# PROMPT
Images are not part of the copy; transcribe all the data exactly.

== DATA TO EXAMINE

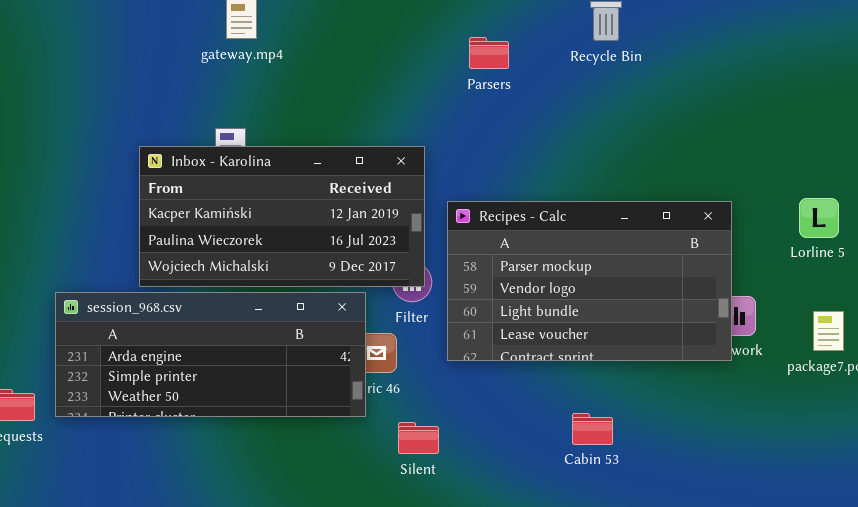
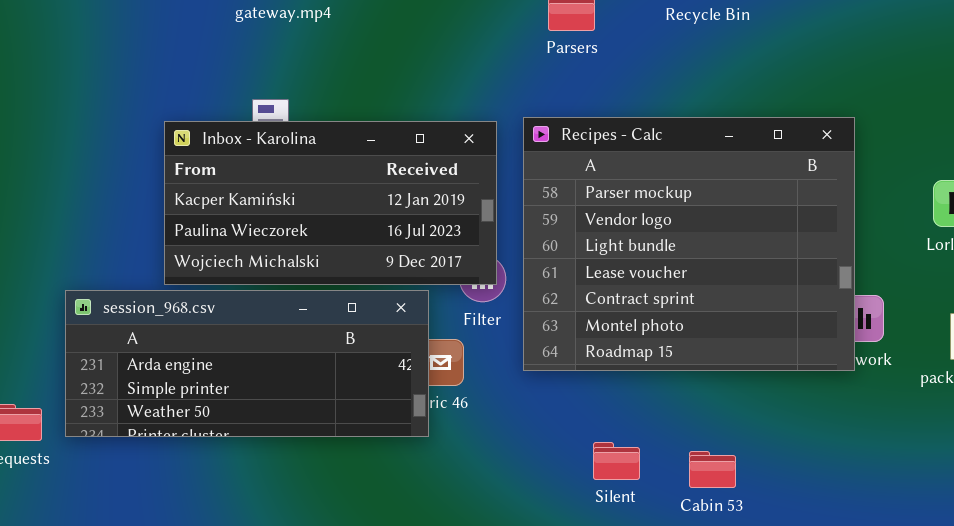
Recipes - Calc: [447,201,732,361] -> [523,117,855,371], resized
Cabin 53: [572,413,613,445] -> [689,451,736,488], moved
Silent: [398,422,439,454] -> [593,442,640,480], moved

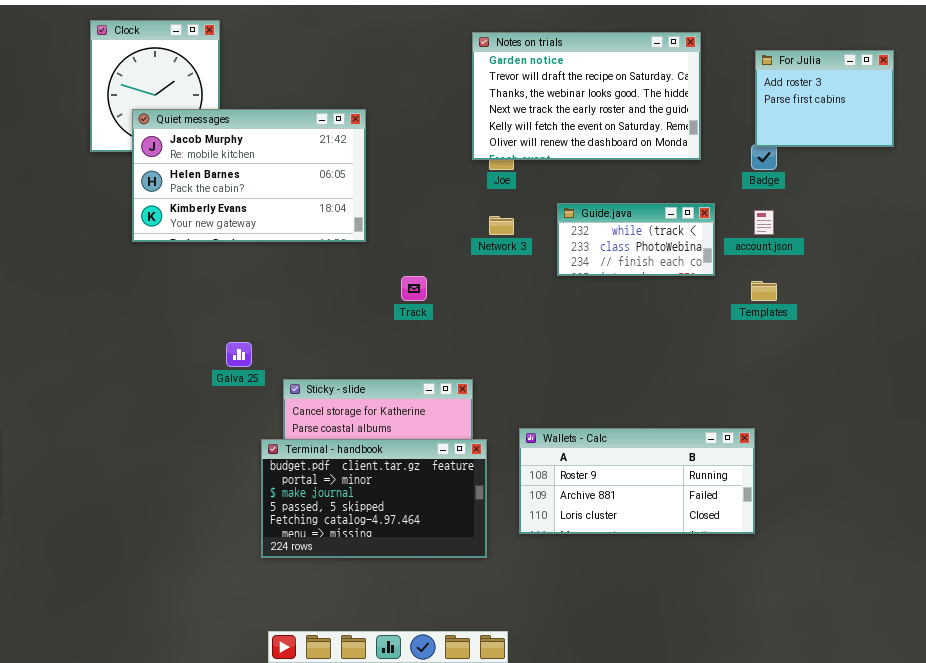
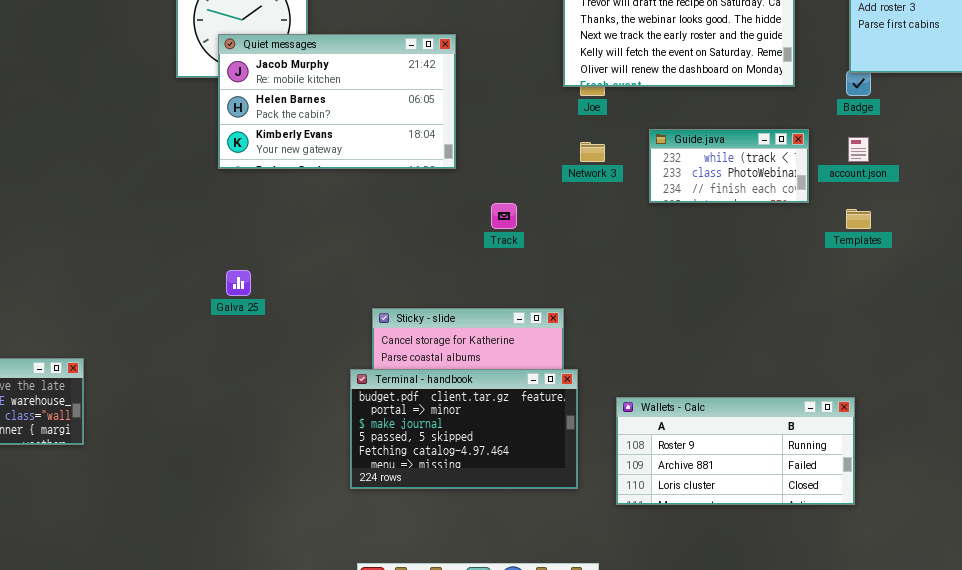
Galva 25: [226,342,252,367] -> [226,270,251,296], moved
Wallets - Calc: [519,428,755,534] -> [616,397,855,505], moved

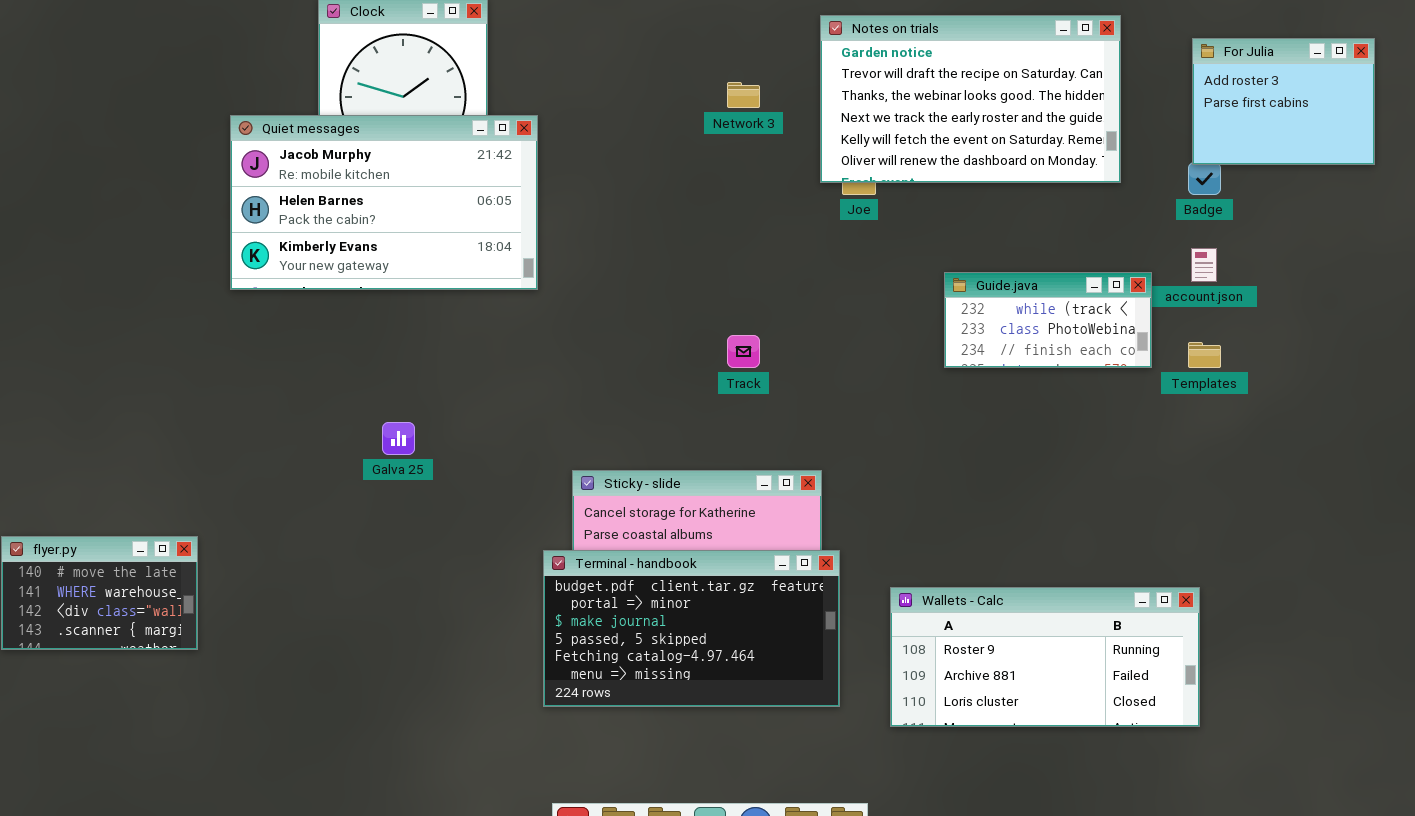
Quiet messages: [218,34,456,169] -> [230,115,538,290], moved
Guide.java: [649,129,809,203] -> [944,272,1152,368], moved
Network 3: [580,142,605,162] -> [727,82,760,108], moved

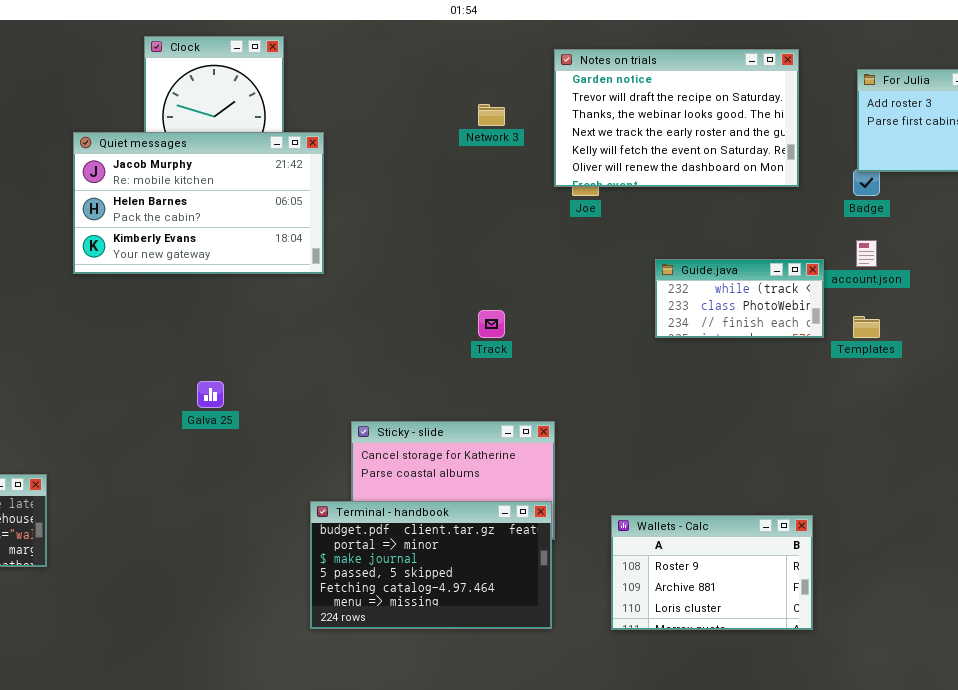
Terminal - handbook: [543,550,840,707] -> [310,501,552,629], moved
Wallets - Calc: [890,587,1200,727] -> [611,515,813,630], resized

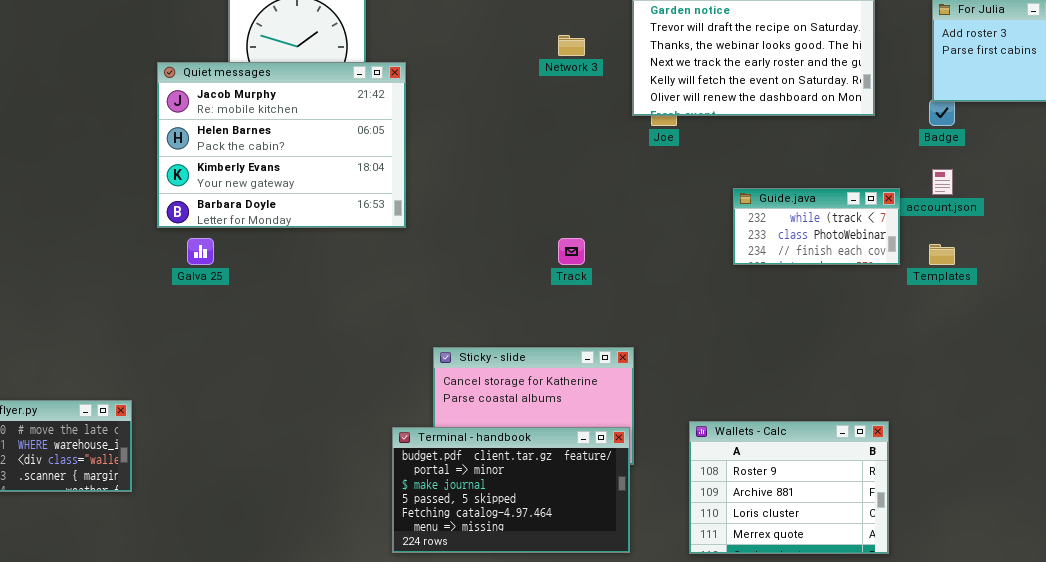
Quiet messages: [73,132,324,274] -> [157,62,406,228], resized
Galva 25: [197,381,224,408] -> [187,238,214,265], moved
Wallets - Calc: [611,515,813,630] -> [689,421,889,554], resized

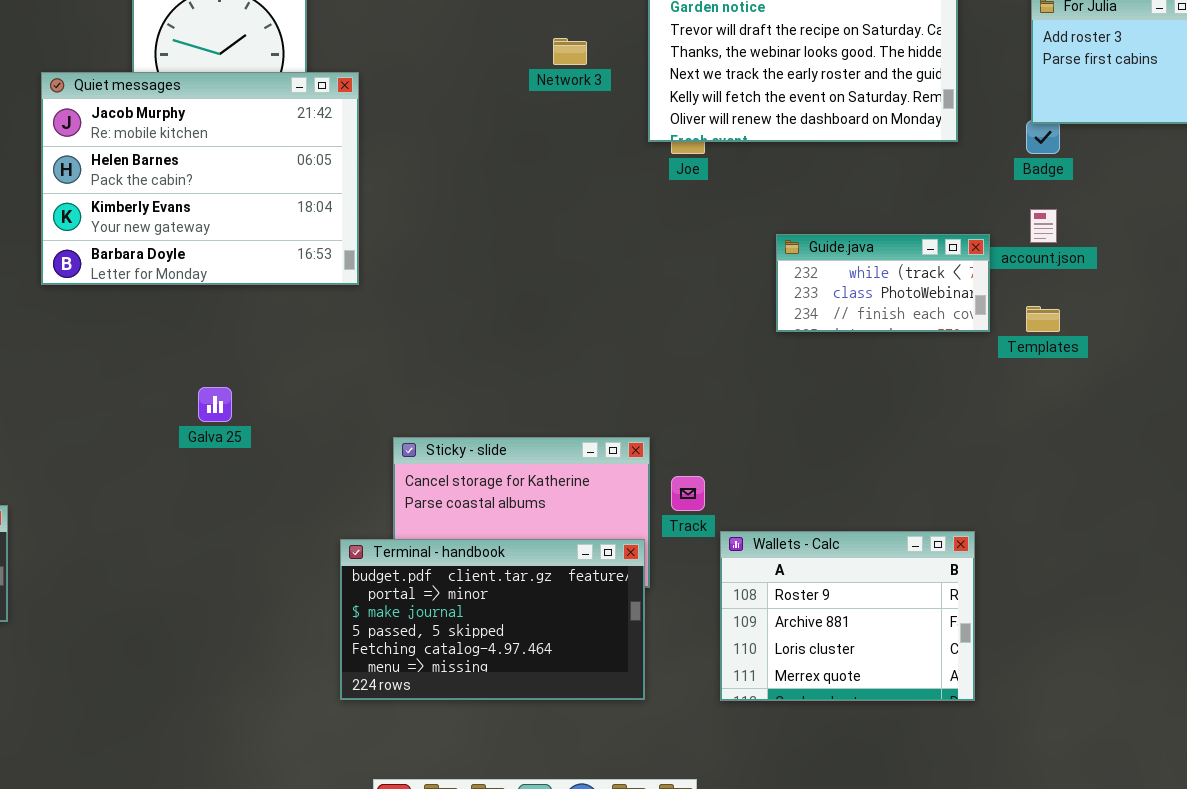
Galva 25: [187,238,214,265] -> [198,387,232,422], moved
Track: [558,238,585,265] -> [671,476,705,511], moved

====

# RESPONSE
Recipes - Calc: [447,201,732,361] -> [523,117,855,371], resized
Cabin 53: [572,413,613,445] -> [689,451,736,488], moved
Silent: [398,422,439,454] -> [593,442,640,480], moved

Galva 25: [226,342,252,367] -> [226,270,251,296], moved
Wallets - Calc: [519,428,755,534] -> [616,397,855,505], moved

Quiet messages: [218,34,456,169] -> [230,115,538,290], moved
Guide.java: [649,129,809,203] -> [944,272,1152,368], moved
Network 3: [580,142,605,162] -> [727,82,760,108], moved

Terminal - handbook: [543,550,840,707] -> [310,501,552,629], moved
Wallets - Calc: [890,587,1200,727] -> [611,515,813,630], resized

Quiet messages: [73,132,324,274] -> [157,62,406,228], resized
Galva 25: [197,381,224,408] -> [187,238,214,265], moved
Wallets - Calc: [611,515,813,630] -> [689,421,889,554], resized

Galva 25: [187,238,214,265] -> [198,387,232,422], moved
Track: [558,238,585,265] -> [671,476,705,511], moved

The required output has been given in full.